Material provided Block Start

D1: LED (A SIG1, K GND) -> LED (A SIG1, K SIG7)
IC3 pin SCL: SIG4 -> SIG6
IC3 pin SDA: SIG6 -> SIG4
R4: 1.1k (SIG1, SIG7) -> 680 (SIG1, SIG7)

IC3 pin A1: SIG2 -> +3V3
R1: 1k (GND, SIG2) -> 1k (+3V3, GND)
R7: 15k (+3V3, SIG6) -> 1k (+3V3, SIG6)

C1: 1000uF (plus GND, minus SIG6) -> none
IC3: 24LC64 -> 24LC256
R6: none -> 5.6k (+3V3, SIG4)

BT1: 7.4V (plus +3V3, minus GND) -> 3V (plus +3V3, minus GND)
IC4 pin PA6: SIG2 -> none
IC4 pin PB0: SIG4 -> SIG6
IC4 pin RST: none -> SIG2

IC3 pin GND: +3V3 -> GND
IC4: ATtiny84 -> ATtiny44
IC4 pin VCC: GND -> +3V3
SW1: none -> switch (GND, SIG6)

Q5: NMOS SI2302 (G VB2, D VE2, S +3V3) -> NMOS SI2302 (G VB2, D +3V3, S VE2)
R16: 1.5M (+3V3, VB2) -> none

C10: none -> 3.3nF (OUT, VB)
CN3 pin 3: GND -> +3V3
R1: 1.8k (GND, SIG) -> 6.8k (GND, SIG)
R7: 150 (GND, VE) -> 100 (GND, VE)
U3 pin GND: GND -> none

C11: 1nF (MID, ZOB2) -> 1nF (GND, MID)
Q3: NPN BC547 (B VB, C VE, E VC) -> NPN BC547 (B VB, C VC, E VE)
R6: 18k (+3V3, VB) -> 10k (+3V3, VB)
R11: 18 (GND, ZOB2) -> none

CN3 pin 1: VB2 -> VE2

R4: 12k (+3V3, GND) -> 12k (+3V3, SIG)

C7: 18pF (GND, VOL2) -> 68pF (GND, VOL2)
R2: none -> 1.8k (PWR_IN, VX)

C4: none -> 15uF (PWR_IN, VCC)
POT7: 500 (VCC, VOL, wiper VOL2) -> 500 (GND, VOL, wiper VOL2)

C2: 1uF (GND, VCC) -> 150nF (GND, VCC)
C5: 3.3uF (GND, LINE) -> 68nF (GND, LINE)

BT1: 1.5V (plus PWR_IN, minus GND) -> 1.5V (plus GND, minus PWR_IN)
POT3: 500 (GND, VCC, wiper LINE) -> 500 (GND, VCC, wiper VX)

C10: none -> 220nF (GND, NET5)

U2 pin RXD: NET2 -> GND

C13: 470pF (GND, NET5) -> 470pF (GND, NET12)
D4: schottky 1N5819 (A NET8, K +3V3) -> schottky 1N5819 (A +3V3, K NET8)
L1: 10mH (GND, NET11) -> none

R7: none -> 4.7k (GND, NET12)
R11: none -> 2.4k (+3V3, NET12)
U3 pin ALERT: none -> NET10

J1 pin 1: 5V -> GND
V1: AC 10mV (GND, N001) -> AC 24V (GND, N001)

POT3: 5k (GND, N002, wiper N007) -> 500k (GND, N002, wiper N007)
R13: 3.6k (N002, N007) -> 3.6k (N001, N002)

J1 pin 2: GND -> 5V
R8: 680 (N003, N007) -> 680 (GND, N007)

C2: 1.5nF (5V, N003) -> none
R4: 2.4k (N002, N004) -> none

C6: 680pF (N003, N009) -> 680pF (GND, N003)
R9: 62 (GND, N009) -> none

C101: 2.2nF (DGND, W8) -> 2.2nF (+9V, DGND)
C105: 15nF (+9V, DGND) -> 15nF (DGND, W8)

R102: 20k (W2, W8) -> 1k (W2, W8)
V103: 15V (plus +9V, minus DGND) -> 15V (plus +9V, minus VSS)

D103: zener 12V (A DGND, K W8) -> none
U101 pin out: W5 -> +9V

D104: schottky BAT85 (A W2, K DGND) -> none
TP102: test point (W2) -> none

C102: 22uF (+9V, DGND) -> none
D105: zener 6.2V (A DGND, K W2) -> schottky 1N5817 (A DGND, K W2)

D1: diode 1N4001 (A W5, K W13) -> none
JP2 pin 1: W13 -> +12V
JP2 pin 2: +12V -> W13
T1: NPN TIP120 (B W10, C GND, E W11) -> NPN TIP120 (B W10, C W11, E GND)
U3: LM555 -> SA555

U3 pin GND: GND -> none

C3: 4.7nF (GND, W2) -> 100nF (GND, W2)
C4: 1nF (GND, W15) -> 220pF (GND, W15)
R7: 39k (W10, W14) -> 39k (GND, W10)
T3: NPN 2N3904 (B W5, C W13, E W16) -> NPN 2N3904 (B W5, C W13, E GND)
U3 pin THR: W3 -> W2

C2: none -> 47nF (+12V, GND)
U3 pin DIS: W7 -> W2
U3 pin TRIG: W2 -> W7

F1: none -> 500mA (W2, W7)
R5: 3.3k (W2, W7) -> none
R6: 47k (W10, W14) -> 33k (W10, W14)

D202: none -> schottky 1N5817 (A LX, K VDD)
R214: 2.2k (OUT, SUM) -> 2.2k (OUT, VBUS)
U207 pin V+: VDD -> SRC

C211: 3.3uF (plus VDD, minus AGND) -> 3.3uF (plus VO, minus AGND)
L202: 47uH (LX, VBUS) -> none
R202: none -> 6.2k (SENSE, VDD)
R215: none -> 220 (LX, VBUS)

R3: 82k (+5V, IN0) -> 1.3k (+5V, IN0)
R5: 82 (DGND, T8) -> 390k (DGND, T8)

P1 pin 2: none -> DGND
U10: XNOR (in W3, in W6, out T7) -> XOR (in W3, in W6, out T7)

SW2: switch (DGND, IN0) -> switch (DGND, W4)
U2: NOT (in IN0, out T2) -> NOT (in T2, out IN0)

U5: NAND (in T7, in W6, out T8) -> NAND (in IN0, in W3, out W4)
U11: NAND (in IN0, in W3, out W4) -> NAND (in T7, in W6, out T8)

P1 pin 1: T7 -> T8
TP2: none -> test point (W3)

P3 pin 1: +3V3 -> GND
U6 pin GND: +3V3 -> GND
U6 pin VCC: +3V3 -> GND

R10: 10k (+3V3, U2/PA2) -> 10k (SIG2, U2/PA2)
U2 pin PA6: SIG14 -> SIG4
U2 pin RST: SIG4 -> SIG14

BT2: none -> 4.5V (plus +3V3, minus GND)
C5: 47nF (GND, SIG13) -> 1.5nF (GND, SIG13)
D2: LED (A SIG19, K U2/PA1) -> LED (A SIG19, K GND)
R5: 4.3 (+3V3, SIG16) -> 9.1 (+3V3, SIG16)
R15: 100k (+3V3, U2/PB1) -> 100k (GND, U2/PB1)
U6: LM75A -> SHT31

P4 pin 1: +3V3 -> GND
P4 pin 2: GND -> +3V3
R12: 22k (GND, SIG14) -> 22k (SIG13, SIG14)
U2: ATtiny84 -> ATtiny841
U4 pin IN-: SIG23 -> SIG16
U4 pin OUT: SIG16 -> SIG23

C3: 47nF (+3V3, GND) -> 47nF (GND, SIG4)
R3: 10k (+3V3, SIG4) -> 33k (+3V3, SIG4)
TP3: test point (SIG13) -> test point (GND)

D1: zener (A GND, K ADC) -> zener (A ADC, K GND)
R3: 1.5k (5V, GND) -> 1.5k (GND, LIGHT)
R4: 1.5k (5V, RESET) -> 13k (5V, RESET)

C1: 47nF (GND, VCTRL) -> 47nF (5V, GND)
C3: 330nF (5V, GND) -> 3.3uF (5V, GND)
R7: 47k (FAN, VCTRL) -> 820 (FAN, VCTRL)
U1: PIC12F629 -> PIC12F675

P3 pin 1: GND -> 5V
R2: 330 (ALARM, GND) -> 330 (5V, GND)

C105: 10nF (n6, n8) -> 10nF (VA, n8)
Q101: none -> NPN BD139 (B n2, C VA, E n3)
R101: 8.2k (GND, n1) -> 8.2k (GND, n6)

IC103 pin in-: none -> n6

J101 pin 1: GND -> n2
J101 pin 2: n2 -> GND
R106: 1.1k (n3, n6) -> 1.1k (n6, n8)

Material provided Block End

The task:
Where does the string "test" appear in the records? Copy every line that holds it.

Reply:
TP102: test point (W2) -> none
TP2: none -> test point (W3)
TP3: test point (SIG13) -> test point (GND)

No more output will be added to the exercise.